▸ COLLECTED MATERIAL
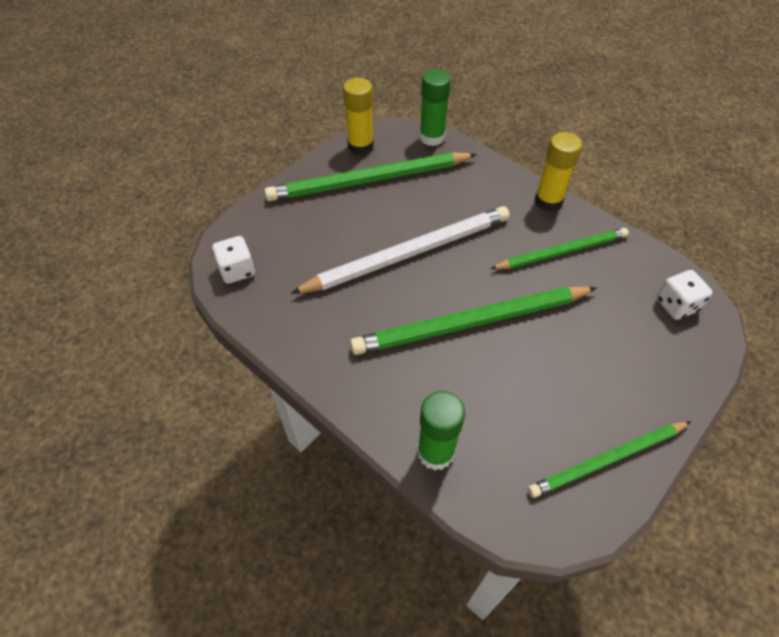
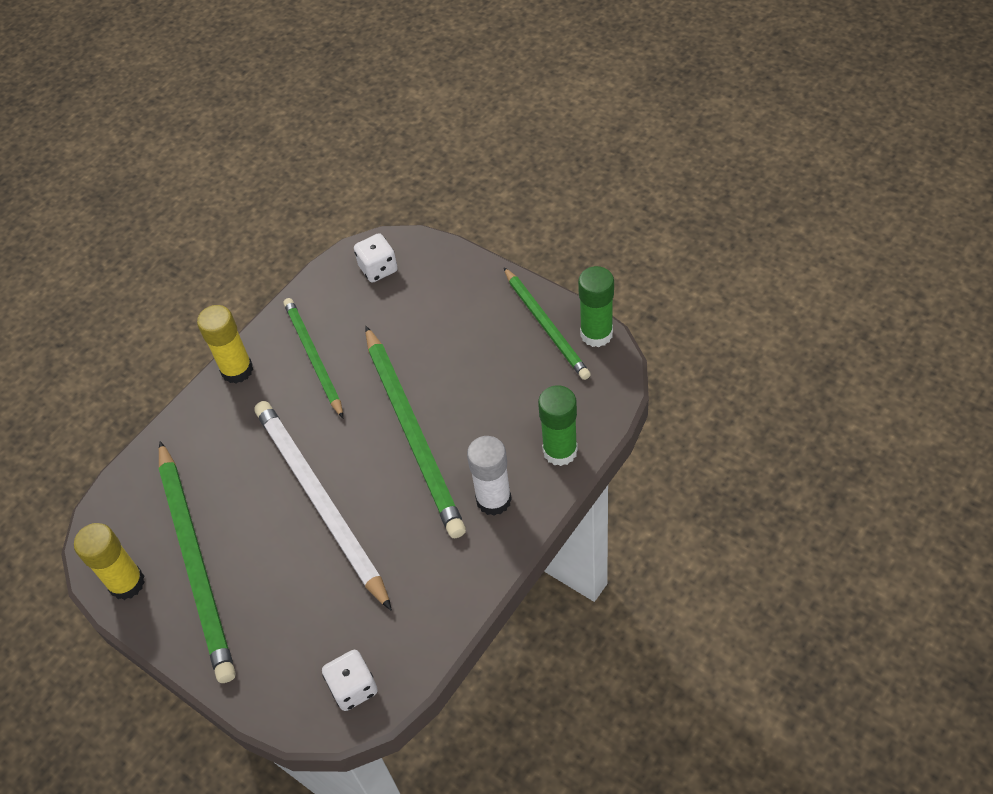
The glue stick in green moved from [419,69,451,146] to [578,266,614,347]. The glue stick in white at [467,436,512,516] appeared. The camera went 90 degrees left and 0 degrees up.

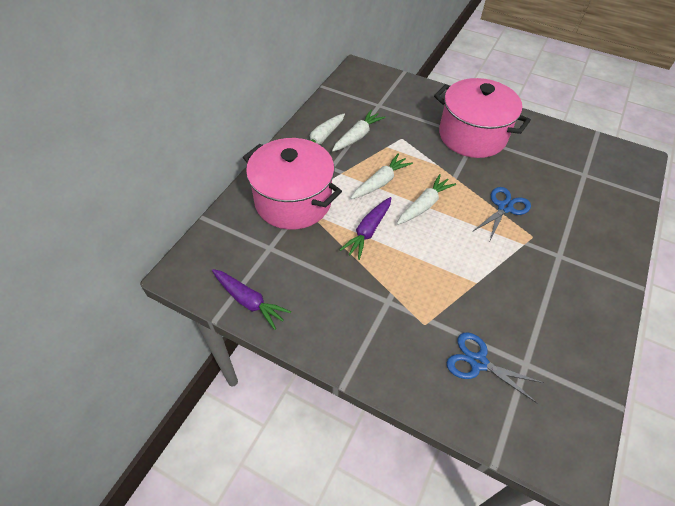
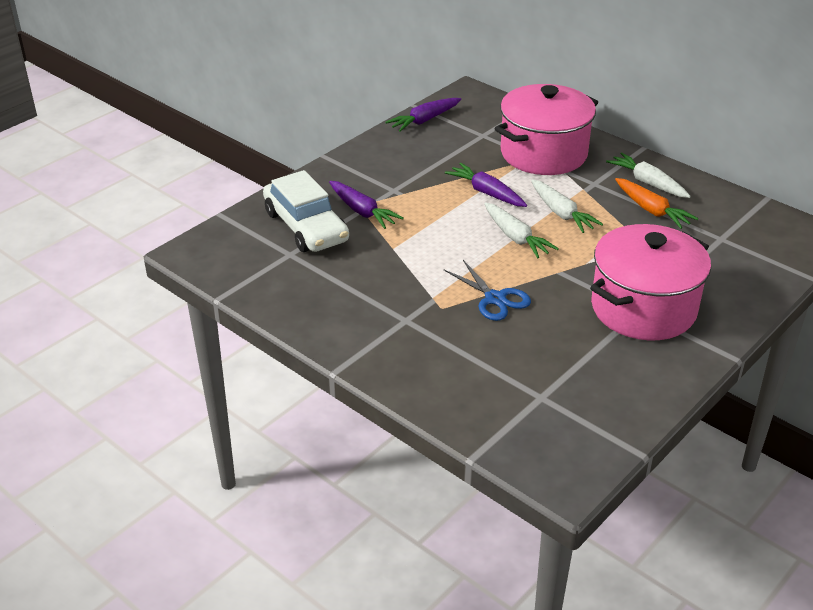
The carrot in white at [332,110,385,151] became the carrot in orange at [615,178,698,229]. The scissors in blue at [446,332,544,403] was replaced by the car in white at [263,170,349,252]. The carrot in purple at [329,181,404,229] appeared. The camera went 105 degrees right and 15 degrees down.

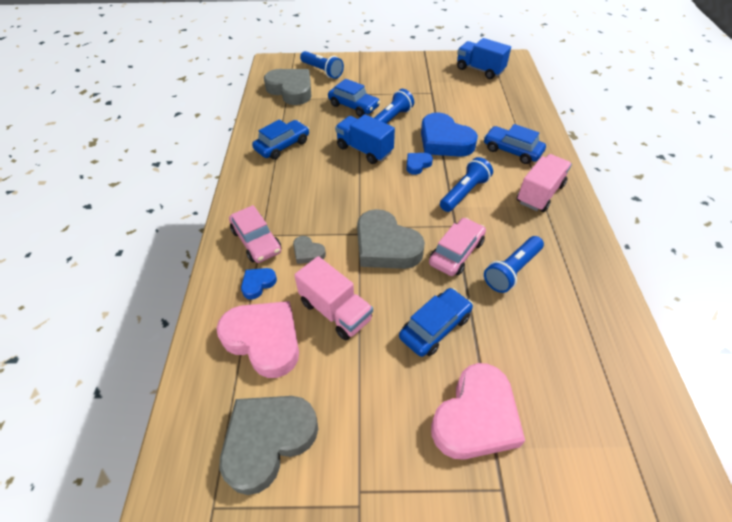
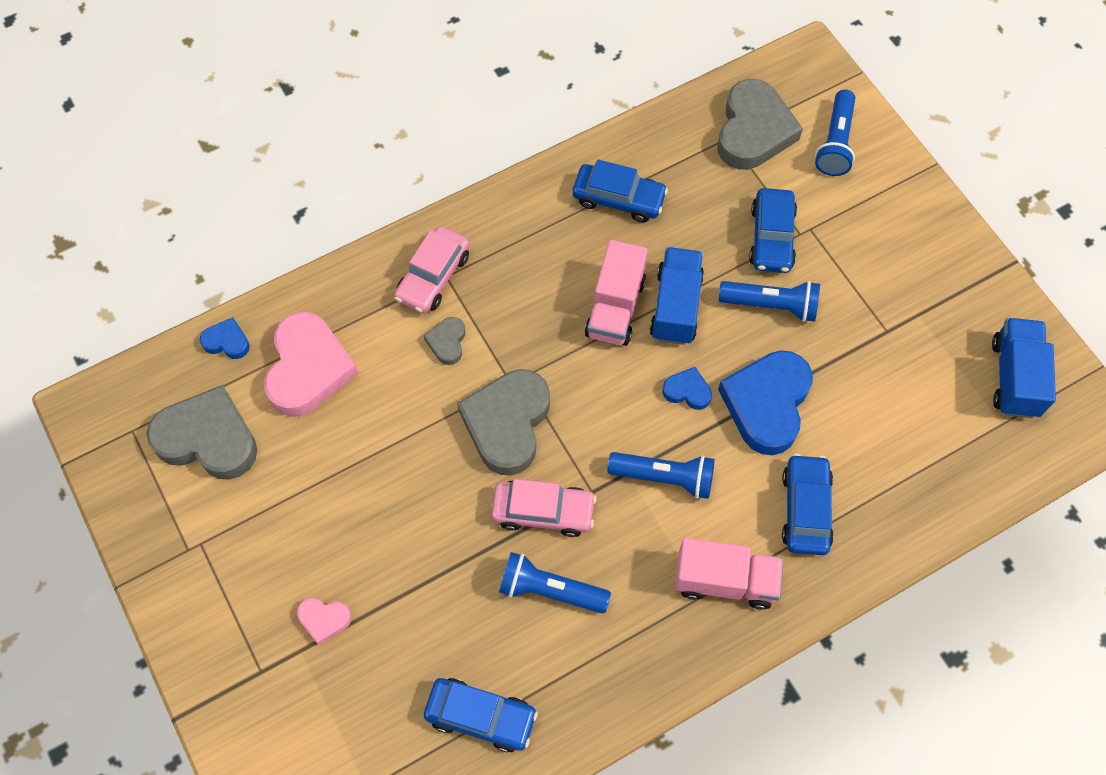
The heart in blue moved from [241,268,277,300] to [200,317,250,359]. The truck in pink moved from [294,256,373,341] to [585,240,648,346]. The car in blue moved from [399,288,473,357] to [424,678,538,753]. The heart in pink at [431,363,525,460] changed to 0.47 times the size. The camera went 60 degrees right and 15 degrees up.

▸ PROBLEM TO WORK ON
Apply a filter for "moved" to the data above, then copy each line that matches.

▸ RESPONSE TO THIS EXERCISE
The glue stick in green moved from [419,69,451,146] to [578,266,614,347]. The glue stick in white at [467,436,512,516] appeared. The camera went 90 degrees left and 0 degrees up.
The heart in blue moved from [241,268,277,300] to [200,317,250,359]. The truck in pink moved from [294,256,373,341] to [585,240,648,346]. The car in blue moved from [399,288,473,357] to [424,678,538,753]. The heart in pink at [431,363,525,460] changed to 0.47 times the size. The camera went 60 degrees right and 15 degrees up.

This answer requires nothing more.